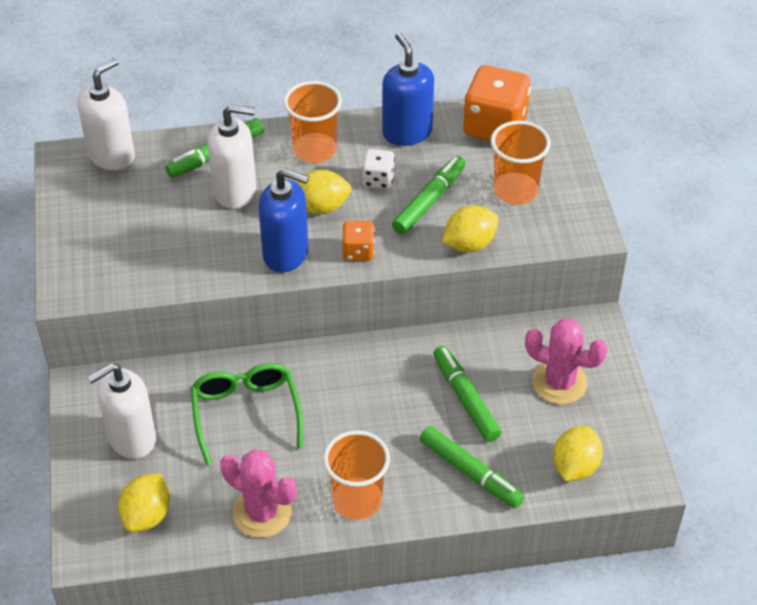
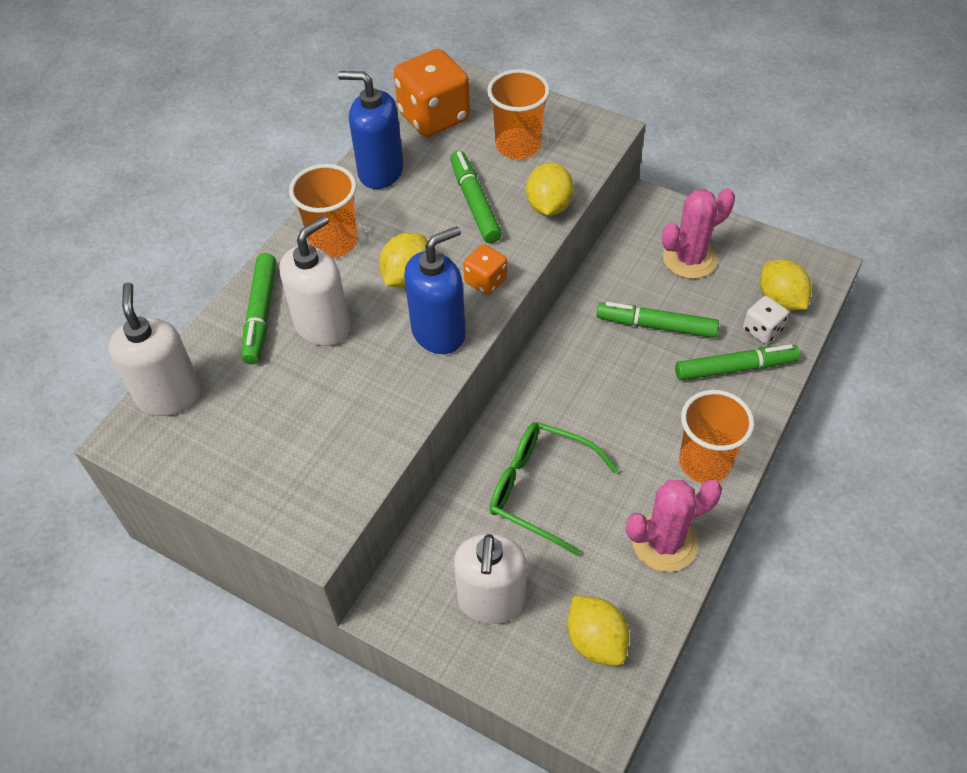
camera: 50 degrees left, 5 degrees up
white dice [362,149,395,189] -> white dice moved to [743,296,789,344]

------------------------------

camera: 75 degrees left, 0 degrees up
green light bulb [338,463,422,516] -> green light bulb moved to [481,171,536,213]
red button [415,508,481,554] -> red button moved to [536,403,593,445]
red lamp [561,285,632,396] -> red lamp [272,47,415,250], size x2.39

------------------------------

Among the lines of the data, identify those with the word "left". Copy each of them.

→ **Answer to the problem**:
camera: 50 degrees left, 5 degrees up
camera: 75 degrees left, 0 degrees up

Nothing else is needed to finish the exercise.